*What you will do:* The answer must match the listing exactly, with every line written out again.
==== Supplied data
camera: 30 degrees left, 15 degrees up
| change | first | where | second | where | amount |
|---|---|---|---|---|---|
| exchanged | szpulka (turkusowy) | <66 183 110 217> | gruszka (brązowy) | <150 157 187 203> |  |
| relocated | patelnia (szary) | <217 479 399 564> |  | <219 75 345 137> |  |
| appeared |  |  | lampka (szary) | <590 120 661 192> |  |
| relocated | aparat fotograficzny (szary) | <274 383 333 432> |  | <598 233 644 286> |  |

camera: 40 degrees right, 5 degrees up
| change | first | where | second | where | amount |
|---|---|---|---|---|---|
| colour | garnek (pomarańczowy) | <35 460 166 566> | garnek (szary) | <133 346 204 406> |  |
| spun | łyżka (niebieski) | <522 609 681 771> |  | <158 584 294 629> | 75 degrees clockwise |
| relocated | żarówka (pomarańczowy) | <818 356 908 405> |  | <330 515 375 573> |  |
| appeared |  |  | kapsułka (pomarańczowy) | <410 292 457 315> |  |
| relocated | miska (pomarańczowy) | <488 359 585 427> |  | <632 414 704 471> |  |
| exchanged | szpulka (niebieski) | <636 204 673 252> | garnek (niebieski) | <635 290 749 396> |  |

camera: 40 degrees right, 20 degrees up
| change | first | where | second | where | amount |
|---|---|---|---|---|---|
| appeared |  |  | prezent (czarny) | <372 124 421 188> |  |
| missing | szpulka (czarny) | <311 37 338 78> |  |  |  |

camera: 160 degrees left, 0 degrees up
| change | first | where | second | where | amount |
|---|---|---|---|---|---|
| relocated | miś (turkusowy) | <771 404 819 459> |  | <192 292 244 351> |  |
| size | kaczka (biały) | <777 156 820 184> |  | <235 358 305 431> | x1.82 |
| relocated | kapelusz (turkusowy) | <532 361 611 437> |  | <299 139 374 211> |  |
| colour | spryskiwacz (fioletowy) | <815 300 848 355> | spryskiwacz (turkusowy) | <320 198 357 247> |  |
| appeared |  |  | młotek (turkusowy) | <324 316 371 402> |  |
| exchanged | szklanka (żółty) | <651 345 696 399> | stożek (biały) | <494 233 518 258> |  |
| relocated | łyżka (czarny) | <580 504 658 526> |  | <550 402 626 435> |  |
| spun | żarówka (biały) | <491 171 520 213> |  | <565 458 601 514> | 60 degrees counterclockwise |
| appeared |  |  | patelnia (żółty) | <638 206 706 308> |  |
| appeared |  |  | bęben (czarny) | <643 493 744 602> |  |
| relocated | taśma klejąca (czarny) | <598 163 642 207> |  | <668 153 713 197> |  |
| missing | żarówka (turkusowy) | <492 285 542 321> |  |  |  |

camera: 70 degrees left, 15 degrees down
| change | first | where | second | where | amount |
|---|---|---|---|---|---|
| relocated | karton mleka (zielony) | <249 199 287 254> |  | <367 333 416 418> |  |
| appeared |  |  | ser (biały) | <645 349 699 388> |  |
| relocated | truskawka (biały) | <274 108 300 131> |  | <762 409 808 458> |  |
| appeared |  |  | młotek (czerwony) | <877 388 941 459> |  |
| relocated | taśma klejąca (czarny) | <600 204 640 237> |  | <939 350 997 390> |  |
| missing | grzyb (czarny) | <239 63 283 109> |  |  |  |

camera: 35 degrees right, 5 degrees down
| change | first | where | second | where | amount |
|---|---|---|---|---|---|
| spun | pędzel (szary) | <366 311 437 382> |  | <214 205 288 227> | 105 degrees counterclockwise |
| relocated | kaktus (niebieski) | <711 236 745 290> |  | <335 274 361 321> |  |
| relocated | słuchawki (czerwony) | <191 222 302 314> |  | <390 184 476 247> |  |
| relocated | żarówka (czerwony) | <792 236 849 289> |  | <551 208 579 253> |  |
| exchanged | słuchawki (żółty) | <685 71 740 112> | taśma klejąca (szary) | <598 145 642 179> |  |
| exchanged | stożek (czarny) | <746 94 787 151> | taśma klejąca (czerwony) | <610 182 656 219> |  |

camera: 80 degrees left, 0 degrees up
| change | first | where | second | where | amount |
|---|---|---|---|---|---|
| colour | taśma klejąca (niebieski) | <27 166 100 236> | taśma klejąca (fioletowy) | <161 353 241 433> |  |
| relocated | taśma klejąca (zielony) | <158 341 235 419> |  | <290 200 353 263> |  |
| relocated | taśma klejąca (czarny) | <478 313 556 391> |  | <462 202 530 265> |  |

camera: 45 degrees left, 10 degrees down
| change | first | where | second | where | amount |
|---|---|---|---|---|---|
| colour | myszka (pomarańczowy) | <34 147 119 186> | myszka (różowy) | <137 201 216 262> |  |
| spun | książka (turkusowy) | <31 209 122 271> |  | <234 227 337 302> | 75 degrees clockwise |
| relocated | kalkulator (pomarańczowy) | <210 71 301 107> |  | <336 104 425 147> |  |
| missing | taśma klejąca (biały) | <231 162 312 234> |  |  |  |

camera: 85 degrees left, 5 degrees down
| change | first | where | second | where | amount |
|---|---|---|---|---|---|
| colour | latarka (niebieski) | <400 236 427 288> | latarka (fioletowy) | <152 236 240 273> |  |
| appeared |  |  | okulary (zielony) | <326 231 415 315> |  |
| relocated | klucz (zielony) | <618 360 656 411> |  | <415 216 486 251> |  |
========
*Answer to this task:*
camera: 30 degrees left, 15 degrees up
| change | first | where | second | where | amount |
|---|---|---|---|---|---|
| exchanged | szpulka (turkusowy) | <66 183 110 217> | gruszka (brązowy) | <150 157 187 203> |  |
| relocated | patelnia (szary) | <217 479 399 564> |  | <219 75 345 137> |  |
| appeared |  |  | lampka (szary) | <590 120 661 192> |  |
| relocated | aparat fotograficzny (szary) | <274 383 333 432> |  | <598 233 644 286> |  |

camera: 40 degrees right, 5 degrees up
| change | first | where | second | where | amount |
|---|---|---|---|---|---|
| colour | garnek (pomarańczowy) | <35 460 166 566> | garnek (szary) | <133 346 204 406> |  |
| spun | łyżka (niebieski) | <522 609 681 771> |  | <158 584 294 629> | 75 degrees clockwise |
| relocated | żarówka (pomarańczowy) | <818 356 908 405> |  | <330 515 375 573> |  |
| appeared |  |  | kapsułka (pomarańczowy) | <410 292 457 315> |  |
| relocated | miska (pomarańczowy) | <488 359 585 427> |  | <632 414 704 471> |  |
| exchanged | szpulka (niebieski) | <636 204 673 252> | garnek (niebieski) | <635 290 749 396> |  |

camera: 40 degrees right, 20 degrees up
| change | first | where | second | where | amount |
|---|---|---|---|---|---|
| appeared |  |  | prezent (czarny) | <372 124 421 188> |  |
| missing | szpulka (czarny) | <311 37 338 78> |  |  |  |

camera: 160 degrees left, 0 degrees up
| change | first | where | second | where | amount |
|---|---|---|---|---|---|
| relocated | miś (turkusowy) | <771 404 819 459> |  | <192 292 244 351> |  |
| size | kaczka (biały) | <777 156 820 184> |  | <235 358 305 431> | x1.82 |
| relocated | kapelusz (turkusowy) | <532 361 611 437> |  | <299 139 374 211> |  |
| colour | spryskiwacz (fioletowy) | <815 300 848 355> | spryskiwacz (turkusowy) | <320 198 357 247> |  |
| appeared |  |  | młotek (turkusowy) | <324 316 371 402> |  |
| exchanged | szklanka (żółty) | <651 345 696 399> | stożek (biały) | <494 233 518 258> |  |
| relocated | łyżka (czarny) | <580 504 658 526> |  | <550 402 626 435> |  |
| spun | żarówka (biały) | <491 171 520 213> |  | <565 458 601 514> | 60 degrees counterclockwise |
| appeared |  |  | patelnia (żółty) | <638 206 706 308> |  |
| appeared |  |  | bęben (czarny) | <643 493 744 602> |  |
| relocated | taśma klejąca (czarny) | <598 163 642 207> |  | <668 153 713 197> |  |
| missing | żarówka (turkusowy) | <492 285 542 321> |  |  |  |

camera: 70 degrees left, 15 degrees down
| change | first | where | second | where | amount |
|---|---|---|---|---|---|
| relocated | karton mleka (zielony) | <249 199 287 254> |  | <367 333 416 418> |  |
| appeared |  |  | ser (biały) | <645 349 699 388> |  |
| relocated | truskawka (biały) | <274 108 300 131> |  | <762 409 808 458> |  |
| appeared |  |  | młotek (czerwony) | <877 388 941 459> |  |
| relocated | taśma klejąca (czarny) | <600 204 640 237> |  | <939 350 997 390> |  |
| missing | grzyb (czarny) | <239 63 283 109> |  |  |  |

camera: 35 degrees right, 5 degrees down
| change | first | where | second | where | amount |
|---|---|---|---|---|---|
| spun | pędzel (szary) | <366 311 437 382> |  | <214 205 288 227> | 105 degrees counterclockwise |
| relocated | kaktus (niebieski) | <711 236 745 290> |  | <335 274 361 321> |  |
| relocated | słuchawki (czerwony) | <191 222 302 314> |  | <390 184 476 247> |  |
| relocated | żarówka (czerwony) | <792 236 849 289> |  | <551 208 579 253> |  |
| exchanged | słuchawki (żółty) | <685 71 740 112> | taśma klejąca (szary) | <598 145 642 179> |  |
| exchanged | stożek (czarny) | <746 94 787 151> | taśma klejąca (czerwony) | <610 182 656 219> |  |

camera: 80 degrees left, 0 degrees up
| change | first | where | second | where | amount |
|---|---|---|---|---|---|
| colour | taśma klejąca (niebieski) | <27 166 100 236> | taśma klejąca (fioletowy) | <161 353 241 433> |  |
| relocated | taśma klejąca (zielony) | <158 341 235 419> |  | <290 200 353 263> |  |
| relocated | taśma klejąca (czarny) | <478 313 556 391> |  | <462 202 530 265> |  |

camera: 45 degrees left, 10 degrees down
| change | first | where | second | where | amount |
|---|---|---|---|---|---|
| colour | myszka (pomarańczowy) | <34 147 119 186> | myszka (różowy) | <137 201 216 262> |  |
| spun | książka (turkusowy) | <31 209 122 271> |  | <234 227 337 302> | 75 degrees clockwise |
| relocated | kalkulator (pomarańczowy) | <210 71 301 107> |  | <336 104 425 147> |  |
| missing | taśma klejąca (biały) | <231 162 312 234> |  |  |  |

camera: 85 degrees left, 5 degrees down
| change | first | where | second | where | amount |
|---|---|---|---|---|---|
| colour | latarka (niebieski) | <400 236 427 288> | latarka (fioletowy) | <152 236 240 273> |  |
| appeared |  |  | okulary (zielony) | <326 231 415 315> |  |
| relocated | klucz (zielony) | <618 360 656 411> |  | <415 216 486 251> |  |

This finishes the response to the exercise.